Object state change records
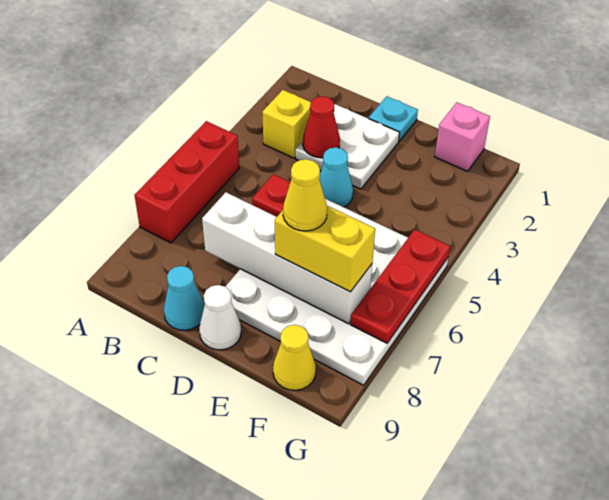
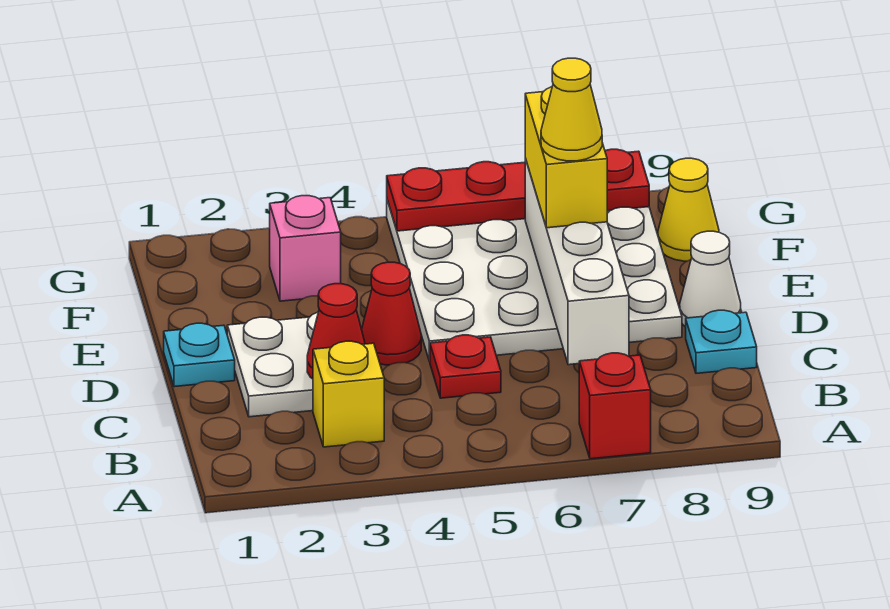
red brick A5:A7 level 1 -> red brick A7 level 1
cyan cone C9 level 1 -> cyan plate C9 level 1
cyan cone D4 level 1 -> red cone D4 level 1
pink brick F1 level 1 -> pink brick F3 level 1
red plate G5:G7 level 2 -> red plate G5:G8 level 2

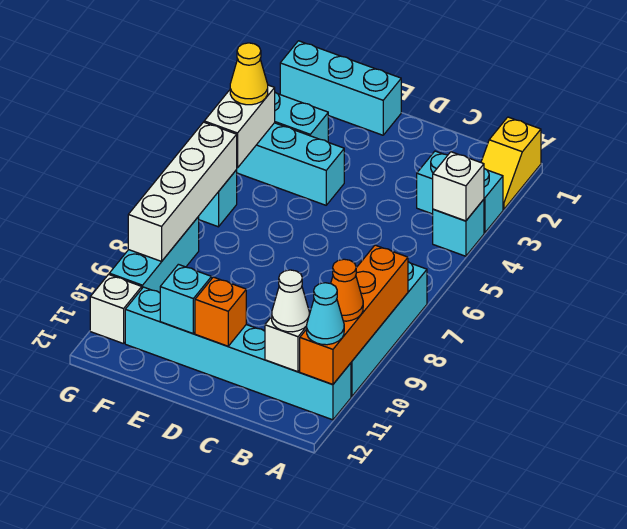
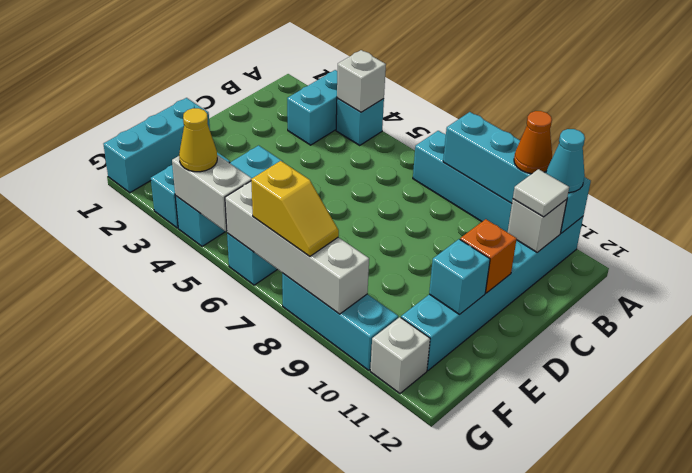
yellow slope A1:A2 level 1 top 1 -> yellow slope G7:G8 level 3 top 7
orange brick A8:A11 level 2 -> cyan brick A8:A11 level 2
white cone B11 level 3 -> white tile B11 level 3

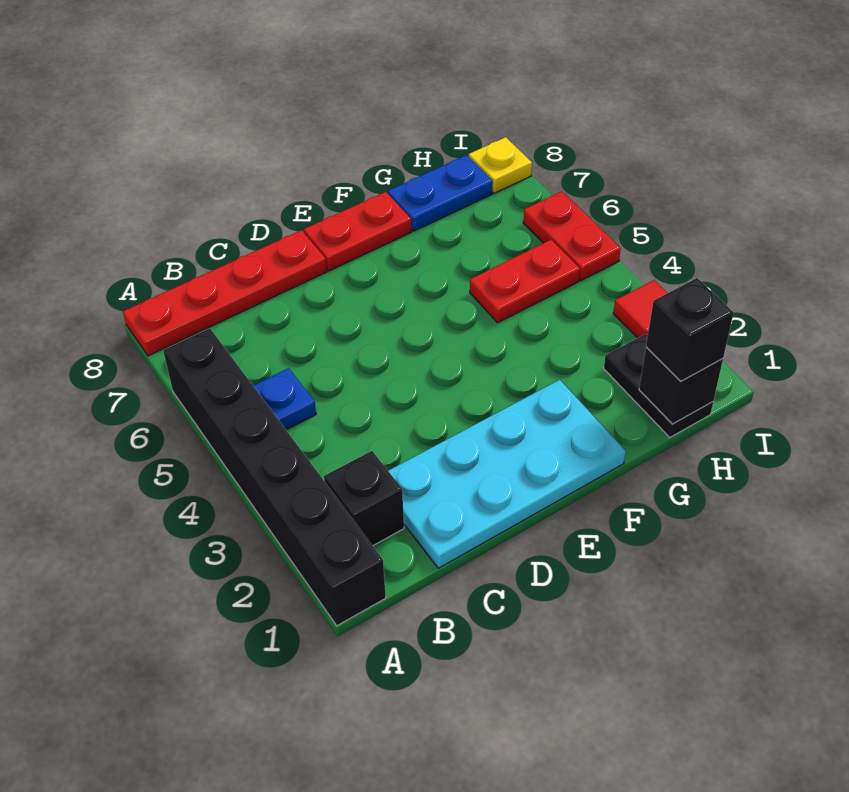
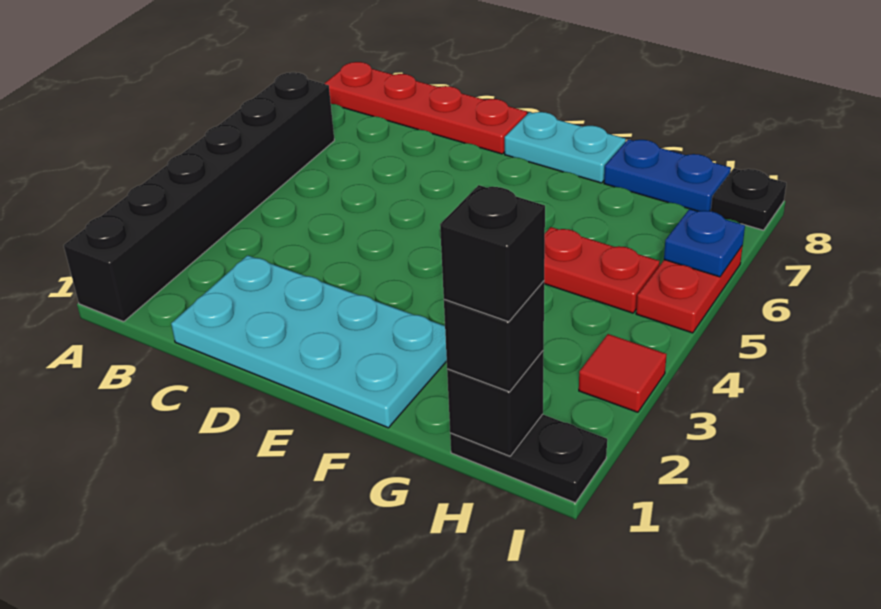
black brick B2 level 1 -> black brick H1 level 4
blue plate B5 level 1 -> blue plate I6 level 2
red plate E8:F8 level 1 -> cyan plate E8:F8 level 1
black plate H1:H2 level 1 -> black plate H1:I1 level 1
yellow plate I8 level 1 -> black plate I8 level 1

What the task asks
What you return should match the records above word for word, minus the pictures.

Result of the exercise
red brick A5:A7 level 1 -> red brick A7 level 1
cyan cone C9 level 1 -> cyan plate C9 level 1
cyan cone D4 level 1 -> red cone D4 level 1
pink brick F1 level 1 -> pink brick F3 level 1
red plate G5:G7 level 2 -> red plate G5:G8 level 2

yellow slope A1:A2 level 1 top 1 -> yellow slope G7:G8 level 3 top 7
orange brick A8:A11 level 2 -> cyan brick A8:A11 level 2
white cone B11 level 3 -> white tile B11 level 3

black brick B2 level 1 -> black brick H1 level 4
blue plate B5 level 1 -> blue plate I6 level 2
red plate E8:F8 level 1 -> cyan plate E8:F8 level 1
black plate H1:H2 level 1 -> black plate H1:I1 level 1
yellow plate I8 level 1 -> black plate I8 level 1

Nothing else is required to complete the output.